Problem description: Restate each record word for word, omitting whatever pictures it holds.

Available data:
-*-*-
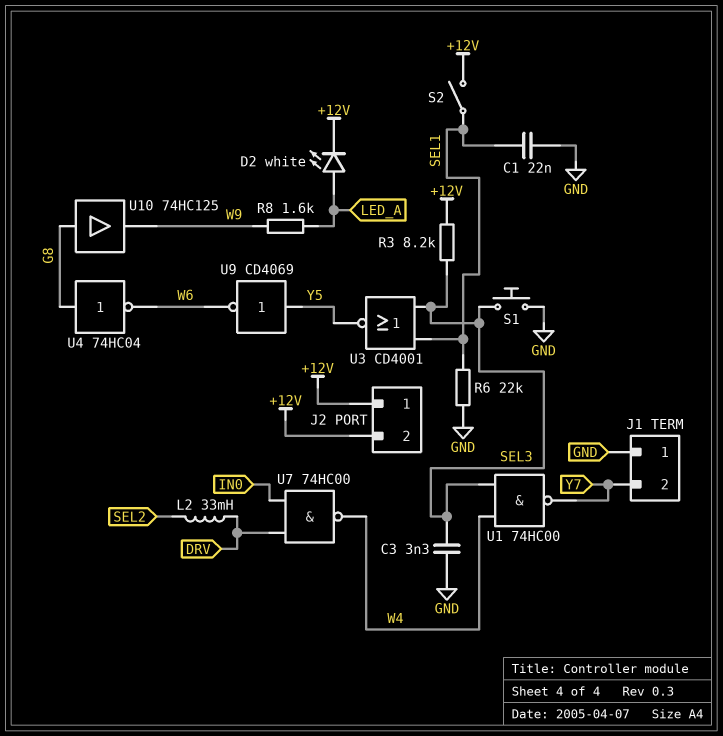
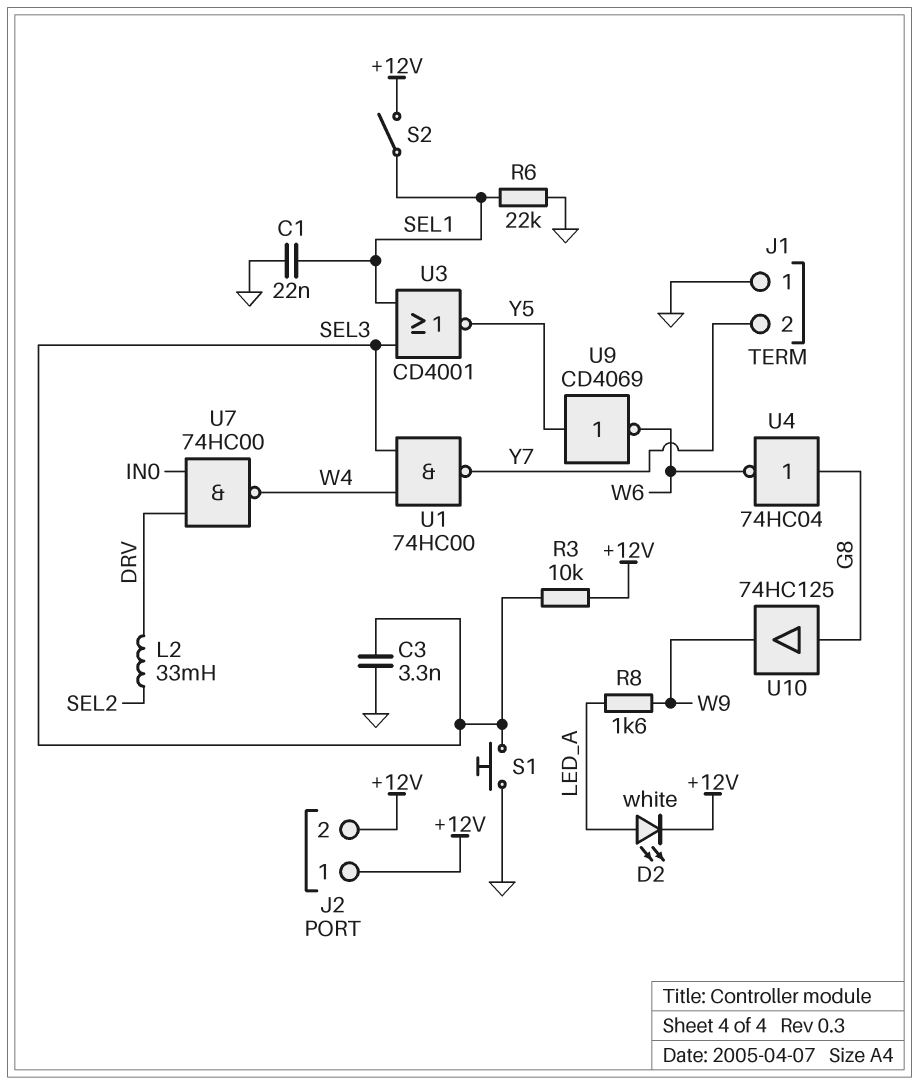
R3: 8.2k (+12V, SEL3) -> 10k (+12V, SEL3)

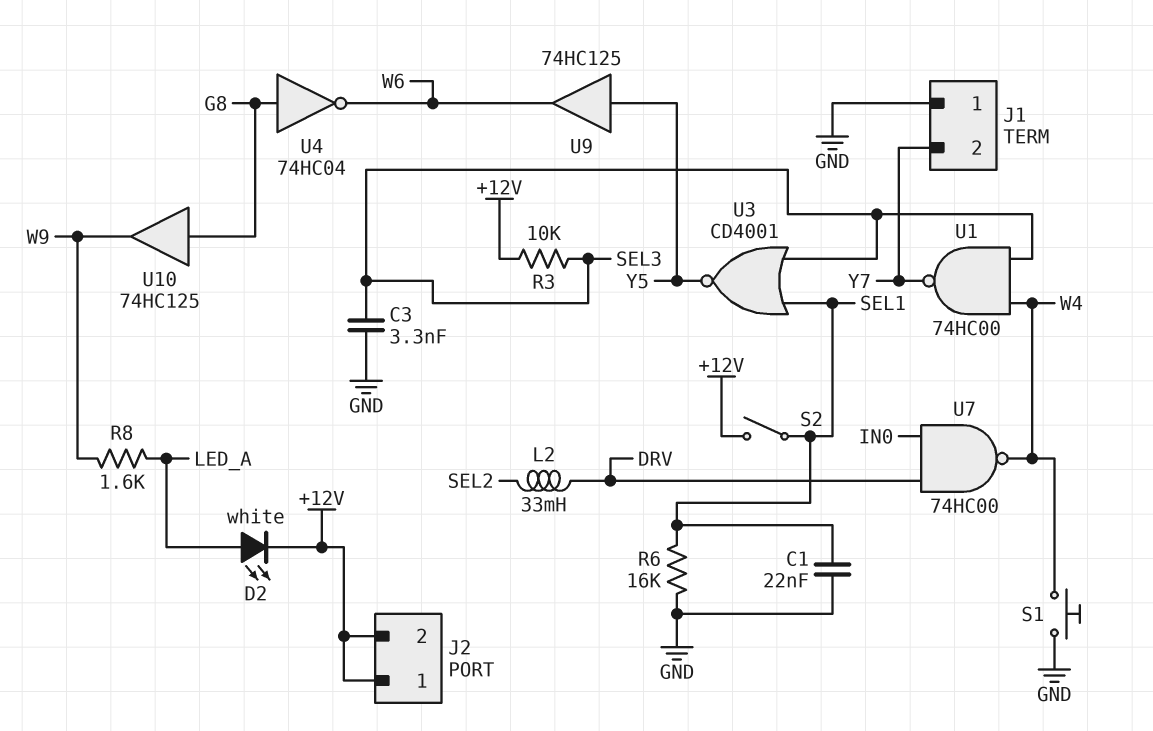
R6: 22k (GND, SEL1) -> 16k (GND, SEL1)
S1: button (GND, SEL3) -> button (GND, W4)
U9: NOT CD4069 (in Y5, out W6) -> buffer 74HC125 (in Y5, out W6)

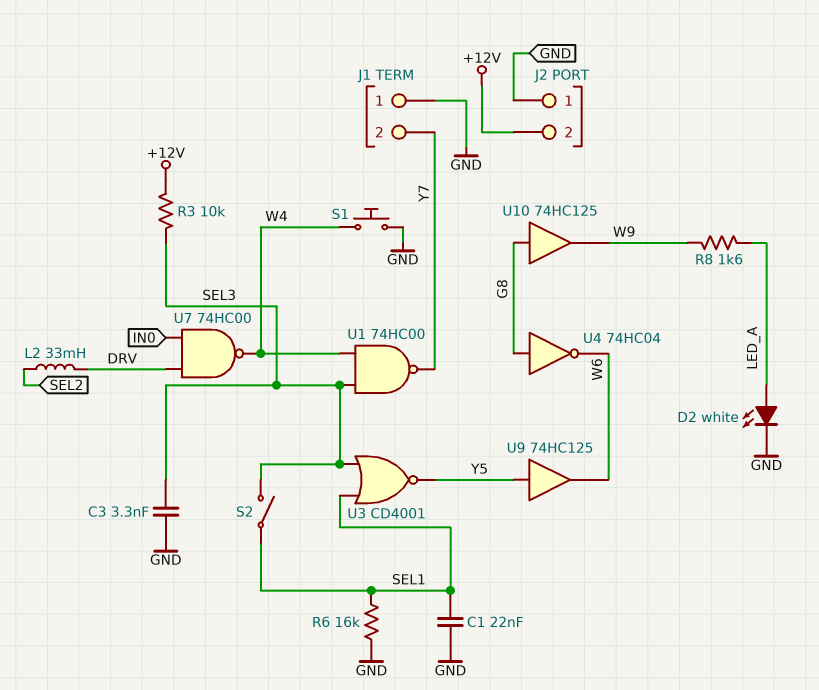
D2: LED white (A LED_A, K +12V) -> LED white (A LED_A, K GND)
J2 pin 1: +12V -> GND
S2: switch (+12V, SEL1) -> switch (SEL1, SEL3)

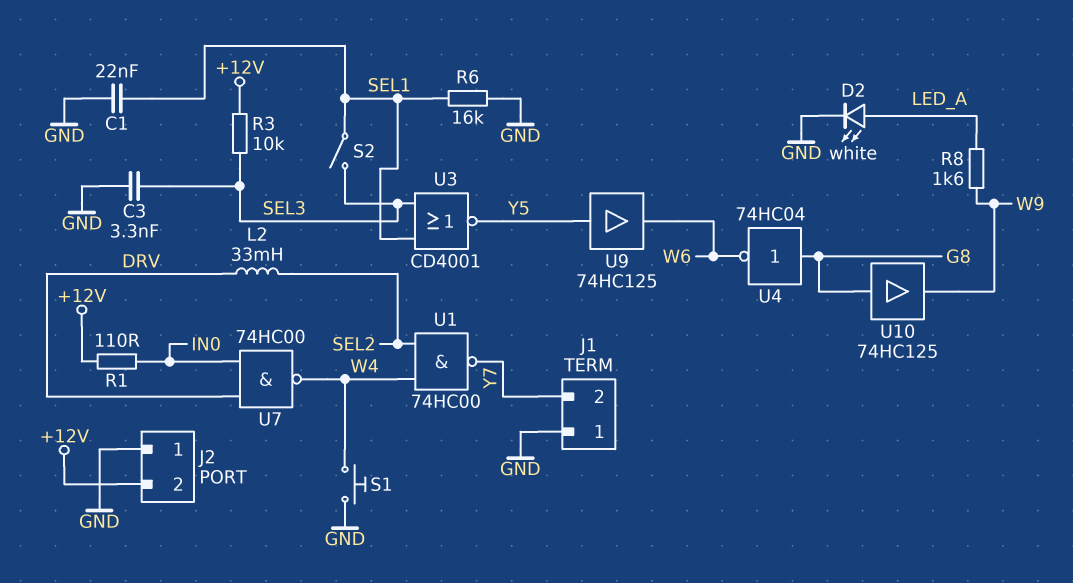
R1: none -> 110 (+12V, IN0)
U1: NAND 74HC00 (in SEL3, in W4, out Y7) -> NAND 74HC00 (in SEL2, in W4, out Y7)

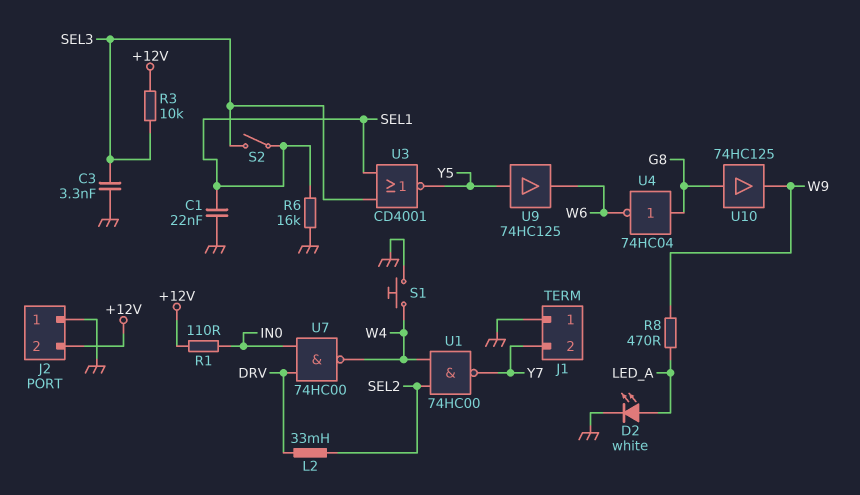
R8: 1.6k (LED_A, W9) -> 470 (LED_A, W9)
-*-*-
Response:
R3: 8.2k (+12V, SEL3) -> 10k (+12V, SEL3)

R6: 22k (GND, SEL1) -> 16k (GND, SEL1)
S1: button (GND, SEL3) -> button (GND, W4)
U9: NOT CD4069 (in Y5, out W6) -> buffer 74HC125 (in Y5, out W6)

D2: LED white (A LED_A, K +12V) -> LED white (A LED_A, K GND)
J2 pin 1: +12V -> GND
S2: switch (+12V, SEL1) -> switch (SEL1, SEL3)

R1: none -> 110 (+12V, IN0)
U1: NAND 74HC00 (in SEL3, in W4, out Y7) -> NAND 74HC00 (in SEL2, in W4, out Y7)

R8: 1.6k (LED_A, W9) -> 470 (LED_A, W9)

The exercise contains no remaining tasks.